RECORDS FOR THIS TASK:

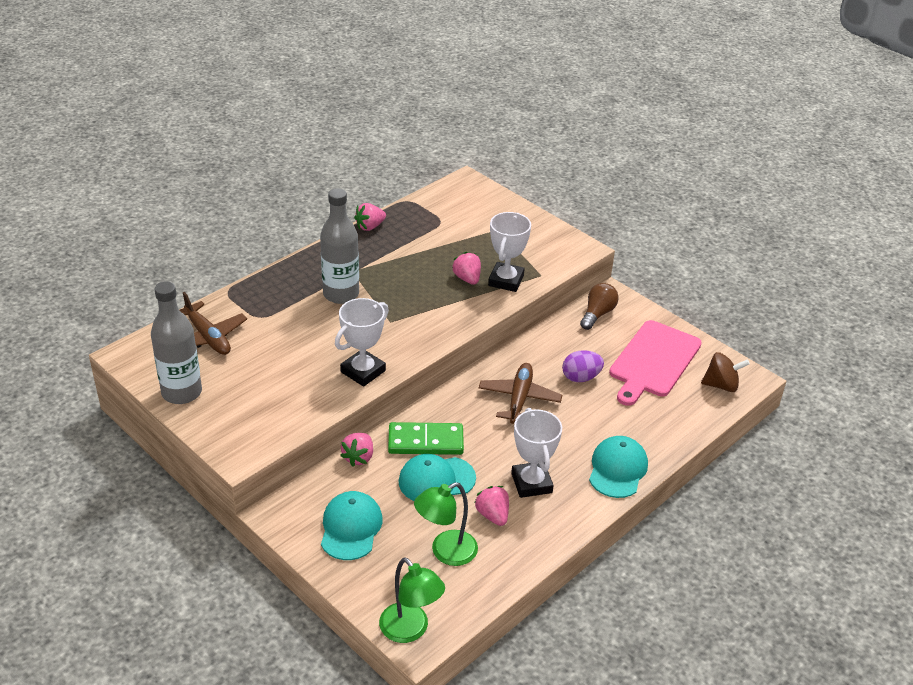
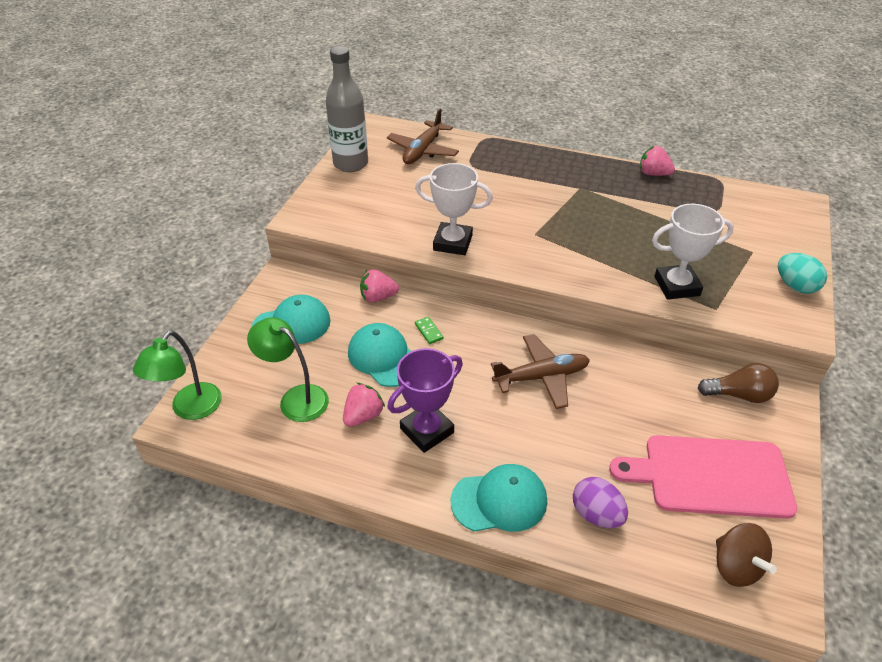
camera: 65 degrees right, 5 degrees up
grey bottle [320,188,359,304] -> none
green domino [388,422,464,455] -> green domino [415,317,443,344], size x0.42
pink strawberry [452,252,481,285] -> none
white trophy [511,408,562,498] -> purple trophy [388,348,463,453]
purple egg [562,350,604,382] -> purple egg moved to [573,477,628,528]
none -> turquoise egg [778,253,827,294]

AIM OF THE EXERCISE: What is the number of lines in the data that include the word "purple"? State only that number.

SOLUTION: 2